====== PROVIDED MATERIAL ======

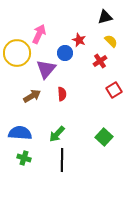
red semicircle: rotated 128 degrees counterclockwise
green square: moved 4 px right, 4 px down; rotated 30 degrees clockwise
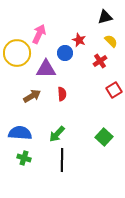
purple triangle: rotated 50 degrees clockwise
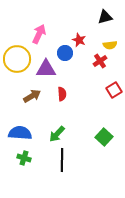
yellow semicircle: moved 1 px left, 4 px down; rotated 128 degrees clockwise
yellow circle: moved 6 px down
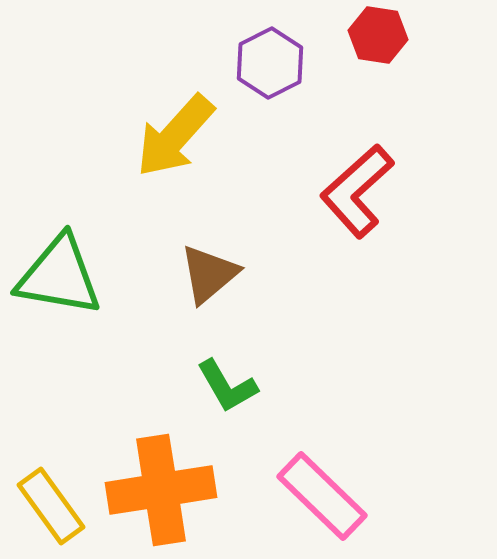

======

◆ WORK TO DO: Rewrite every row above, replacing "semicircle" with "half-disc" and changing nothing else. Leave out the picture markers.

◆ OUTPUT OF THE EXERCISE:
red half-disc: rotated 128 degrees counterclockwise
green square: moved 4 px right, 4 px down; rotated 30 degrees clockwise
purple triangle: rotated 50 degrees clockwise
yellow half-disc: moved 1 px left, 4 px down; rotated 128 degrees clockwise
yellow circle: moved 6 px down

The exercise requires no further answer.